| Written instruction |
Please rewrite the data below, swapping "center point" for "middle point" and keeping everything else the same.
───
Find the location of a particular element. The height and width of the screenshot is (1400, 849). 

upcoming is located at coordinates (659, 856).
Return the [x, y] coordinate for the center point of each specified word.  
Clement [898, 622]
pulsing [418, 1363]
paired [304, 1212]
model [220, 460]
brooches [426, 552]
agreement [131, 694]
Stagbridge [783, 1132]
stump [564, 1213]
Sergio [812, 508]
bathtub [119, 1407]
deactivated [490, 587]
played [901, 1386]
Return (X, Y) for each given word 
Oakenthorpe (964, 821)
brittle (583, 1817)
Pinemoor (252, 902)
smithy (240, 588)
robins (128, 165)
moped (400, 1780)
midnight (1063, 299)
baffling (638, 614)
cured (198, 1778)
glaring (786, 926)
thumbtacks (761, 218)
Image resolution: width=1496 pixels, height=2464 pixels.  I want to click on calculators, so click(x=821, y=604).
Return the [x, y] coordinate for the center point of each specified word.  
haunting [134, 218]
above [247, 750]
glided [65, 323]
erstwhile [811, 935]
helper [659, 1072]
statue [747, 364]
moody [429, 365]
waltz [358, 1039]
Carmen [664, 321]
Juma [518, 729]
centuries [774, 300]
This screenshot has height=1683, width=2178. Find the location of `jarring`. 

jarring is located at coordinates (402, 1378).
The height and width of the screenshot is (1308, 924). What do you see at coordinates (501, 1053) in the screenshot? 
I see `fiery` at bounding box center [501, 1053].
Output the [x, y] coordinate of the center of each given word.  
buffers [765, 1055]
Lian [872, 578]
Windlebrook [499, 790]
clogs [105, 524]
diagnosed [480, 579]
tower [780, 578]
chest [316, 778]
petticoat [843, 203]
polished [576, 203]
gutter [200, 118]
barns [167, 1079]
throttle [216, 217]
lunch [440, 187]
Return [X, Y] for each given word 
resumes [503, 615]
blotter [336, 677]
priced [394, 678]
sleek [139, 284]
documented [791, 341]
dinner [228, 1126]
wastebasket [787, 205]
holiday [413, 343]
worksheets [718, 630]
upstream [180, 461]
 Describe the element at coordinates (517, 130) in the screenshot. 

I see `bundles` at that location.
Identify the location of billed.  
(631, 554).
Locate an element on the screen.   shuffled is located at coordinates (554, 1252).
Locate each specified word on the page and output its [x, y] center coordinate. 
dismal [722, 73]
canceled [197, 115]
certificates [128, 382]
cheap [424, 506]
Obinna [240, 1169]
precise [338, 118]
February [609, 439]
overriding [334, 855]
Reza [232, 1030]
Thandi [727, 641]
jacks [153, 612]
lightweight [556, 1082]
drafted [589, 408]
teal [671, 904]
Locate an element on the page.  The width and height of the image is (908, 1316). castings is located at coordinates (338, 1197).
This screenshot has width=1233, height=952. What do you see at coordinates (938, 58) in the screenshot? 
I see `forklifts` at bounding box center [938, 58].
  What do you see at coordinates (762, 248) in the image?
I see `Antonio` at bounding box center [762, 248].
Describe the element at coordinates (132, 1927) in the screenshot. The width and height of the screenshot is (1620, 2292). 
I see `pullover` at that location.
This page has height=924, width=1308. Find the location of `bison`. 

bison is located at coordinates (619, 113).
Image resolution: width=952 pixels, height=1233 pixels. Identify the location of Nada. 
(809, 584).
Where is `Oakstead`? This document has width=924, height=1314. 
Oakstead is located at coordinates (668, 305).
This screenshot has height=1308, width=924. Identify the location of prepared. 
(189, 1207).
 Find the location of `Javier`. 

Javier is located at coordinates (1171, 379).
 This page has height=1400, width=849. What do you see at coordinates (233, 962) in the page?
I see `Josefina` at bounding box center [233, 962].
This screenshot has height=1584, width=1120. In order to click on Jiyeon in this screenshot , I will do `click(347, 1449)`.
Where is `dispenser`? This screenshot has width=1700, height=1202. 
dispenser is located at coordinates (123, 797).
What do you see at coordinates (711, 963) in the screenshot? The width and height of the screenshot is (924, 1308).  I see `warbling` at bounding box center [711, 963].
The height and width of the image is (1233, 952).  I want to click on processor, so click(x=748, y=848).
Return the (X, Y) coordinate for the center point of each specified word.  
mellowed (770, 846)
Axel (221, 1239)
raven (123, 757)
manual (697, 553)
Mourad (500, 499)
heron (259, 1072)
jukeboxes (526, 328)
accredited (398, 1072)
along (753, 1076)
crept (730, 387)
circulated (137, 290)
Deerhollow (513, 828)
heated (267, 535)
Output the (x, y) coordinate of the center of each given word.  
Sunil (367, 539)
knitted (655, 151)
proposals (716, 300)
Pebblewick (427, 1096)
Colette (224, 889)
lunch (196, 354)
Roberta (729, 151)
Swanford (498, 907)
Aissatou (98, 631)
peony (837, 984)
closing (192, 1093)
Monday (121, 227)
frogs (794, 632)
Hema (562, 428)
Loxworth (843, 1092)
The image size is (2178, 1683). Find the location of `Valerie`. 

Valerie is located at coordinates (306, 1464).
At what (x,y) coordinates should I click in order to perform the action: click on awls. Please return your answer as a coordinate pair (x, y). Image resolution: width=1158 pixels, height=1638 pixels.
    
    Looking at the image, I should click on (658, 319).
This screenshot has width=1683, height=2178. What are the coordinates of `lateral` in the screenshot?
───
| Finished task |
Find the location of a particular element. The height and width of the screenshot is (1400, 849). 

upcoming is located at coordinates (659, 856).
Return the [x, y] coordinate for the middle point of each specified word.  
Clement [898, 622]
pulsing [418, 1363]
paired [304, 1212]
model [220, 460]
brooches [426, 552]
agreement [131, 694]
Stagbridge [783, 1132]
stump [564, 1213]
Sergio [812, 508]
bathtub [119, 1407]
deactivated [490, 587]
played [901, 1386]
Return (X, Y) for each given word 
Oakenthorpe (964, 821)
brittle (583, 1817)
Pinemoor (252, 902)
smithy (240, 588)
robins (128, 165)
moped (400, 1780)
midnight (1063, 299)
baffling (638, 614)
cured (198, 1778)
glaring (786, 926)
thumbtacks (761, 218)
Image resolution: width=1496 pixels, height=2464 pixels.  I want to click on calculators, so click(x=821, y=604).
Return the [x, y] coordinate for the middle point of each specified word.  
haunting [134, 218]
above [247, 750]
glided [65, 323]
erstwhile [811, 935]
helper [659, 1072]
statue [747, 364]
moody [429, 365]
waltz [358, 1039]
Carmen [664, 321]
Juma [518, 729]
centuries [774, 300]
This screenshot has height=1683, width=2178. Find the location of `jarring`. 

jarring is located at coordinates (402, 1378).
The height and width of the screenshot is (1308, 924). What do you see at coordinates (501, 1053) in the screenshot? 
I see `fiery` at bounding box center [501, 1053].
Output the [x, y] coordinate of the center of each given word.  
buffers [765, 1055]
Lian [872, 578]
Windlebrook [499, 790]
clogs [105, 524]
diagnosed [480, 579]
tower [780, 578]
chest [316, 778]
petticoat [843, 203]
polished [576, 203]
gutter [200, 118]
barns [167, 1079]
throttle [216, 217]
lunch [440, 187]
Return [X, Y] for each given word 
resumes [503, 615]
blotter [336, 677]
priced [394, 678]
sleek [139, 284]
documented [791, 341]
dinner [228, 1126]
wastebasket [787, 205]
holiday [413, 343]
worksheets [718, 630]
upstream [180, 461]
 Describe the element at coordinates (517, 130) in the screenshot. 

I see `bundles` at that location.
Identify the location of billed.  
(631, 554).
Locate an element on the screen.   shuffled is located at coordinates (554, 1252).
Locate each specified word on the page and output its [x, y] center coordinate. 
dismal [722, 73]
canceled [197, 115]
certificates [128, 382]
cheap [424, 506]
Obinna [240, 1169]
precise [338, 118]
February [609, 439]
overriding [334, 855]
Reza [232, 1030]
Thandi [727, 641]
jacks [153, 612]
lightweight [556, 1082]
drafted [589, 408]
teal [671, 904]
Locate an element on the page.  The width and height of the image is (908, 1316). castings is located at coordinates (338, 1197).
This screenshot has width=1233, height=952. What do you see at coordinates (938, 58) in the screenshot? 
I see `forklifts` at bounding box center [938, 58].
  What do you see at coordinates (762, 248) in the image?
I see `Antonio` at bounding box center [762, 248].
Describe the element at coordinates (132, 1927) in the screenshot. The width and height of the screenshot is (1620, 2292). 
I see `pullover` at that location.
This page has height=924, width=1308. Find the location of `bison`. 

bison is located at coordinates (619, 113).
Image resolution: width=952 pixels, height=1233 pixels. Identify the location of Nada. 
(809, 584).
Where is `Oakstead`? This document has width=924, height=1314. 
Oakstead is located at coordinates (668, 305).
This screenshot has height=1308, width=924. Identify the location of prepared. 
(189, 1207).
 Find the location of `Javier`. 

Javier is located at coordinates (1171, 379).
 This page has height=1400, width=849. What do you see at coordinates (233, 962) in the page?
I see `Josefina` at bounding box center [233, 962].
This screenshot has height=1584, width=1120. In order to click on Jiyeon in this screenshot , I will do `click(347, 1449)`.
Where is `dispenser`? This screenshot has width=1700, height=1202. 
dispenser is located at coordinates (123, 797).
What do you see at coordinates (711, 963) in the screenshot? The width and height of the screenshot is (924, 1308).  I see `warbling` at bounding box center [711, 963].
The height and width of the image is (1233, 952).  I want to click on processor, so click(x=748, y=848).
Return the (X, Y) coordinate for the middle point of each specified word.  
mellowed (770, 846)
Axel (221, 1239)
raven (123, 757)
manual (697, 553)
Mourad (500, 499)
heron (259, 1072)
jukeboxes (526, 328)
accredited (398, 1072)
along (753, 1076)
crept (730, 387)
circulated (137, 290)
Deerhollow (513, 828)
heated (267, 535)
Output the (x, y) coordinate of the center of each given word.  
Sunil (367, 539)
knitted (655, 151)
proposals (716, 300)
Pebblewick (427, 1096)
Colette (224, 889)
lunch (196, 354)
Roberta (729, 151)
Swanford (498, 907)
Aissatou (98, 631)
peony (837, 984)
closing (192, 1093)
Monday (121, 227)
frogs (794, 632)
Hema (562, 428)
Loxworth (843, 1092)
The image size is (2178, 1683). Find the location of `Valerie`. 

Valerie is located at coordinates (306, 1464).
At what (x,y) coordinates should I click in order to perform the action: click on awls. Please return your answer as a coordinate pair (x, y). Image resolution: width=1158 pixels, height=1638 pixels.
    
    Looking at the image, I should click on (658, 319).
This screenshot has width=1683, height=2178. What are the coordinates of `lateral` in the screenshot?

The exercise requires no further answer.